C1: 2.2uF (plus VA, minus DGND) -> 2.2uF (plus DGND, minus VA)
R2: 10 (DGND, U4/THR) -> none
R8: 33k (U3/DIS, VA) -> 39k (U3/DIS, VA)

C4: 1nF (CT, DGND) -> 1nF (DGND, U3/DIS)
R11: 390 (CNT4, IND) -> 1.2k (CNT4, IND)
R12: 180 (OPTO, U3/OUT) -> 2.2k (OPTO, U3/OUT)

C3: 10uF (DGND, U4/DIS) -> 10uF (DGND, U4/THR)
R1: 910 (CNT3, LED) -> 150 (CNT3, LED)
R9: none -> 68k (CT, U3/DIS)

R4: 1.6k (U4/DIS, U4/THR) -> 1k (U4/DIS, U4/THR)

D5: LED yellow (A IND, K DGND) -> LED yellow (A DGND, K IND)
# # #
Return the lines above, from the one containing "C4: 1nF (CT, DGND) -> 1nF (DGND, U3/DIS)" to the end, exactly as they stand.

C4: 1nF (CT, DGND) -> 1nF (DGND, U3/DIS)
R11: 390 (CNT4, IND) -> 1.2k (CNT4, IND)
R12: 180 (OPTO, U3/OUT) -> 2.2k (OPTO, U3/OUT)

C3: 10uF (DGND, U4/DIS) -> 10uF (DGND, U4/THR)
R1: 910 (CNT3, LED) -> 150 (CNT3, LED)
R9: none -> 68k (CT, U3/DIS)

R4: 1.6k (U4/DIS, U4/THR) -> 1k (U4/DIS, U4/THR)

D5: LED yellow (A IND, K DGND) -> LED yellow (A DGND, K IND)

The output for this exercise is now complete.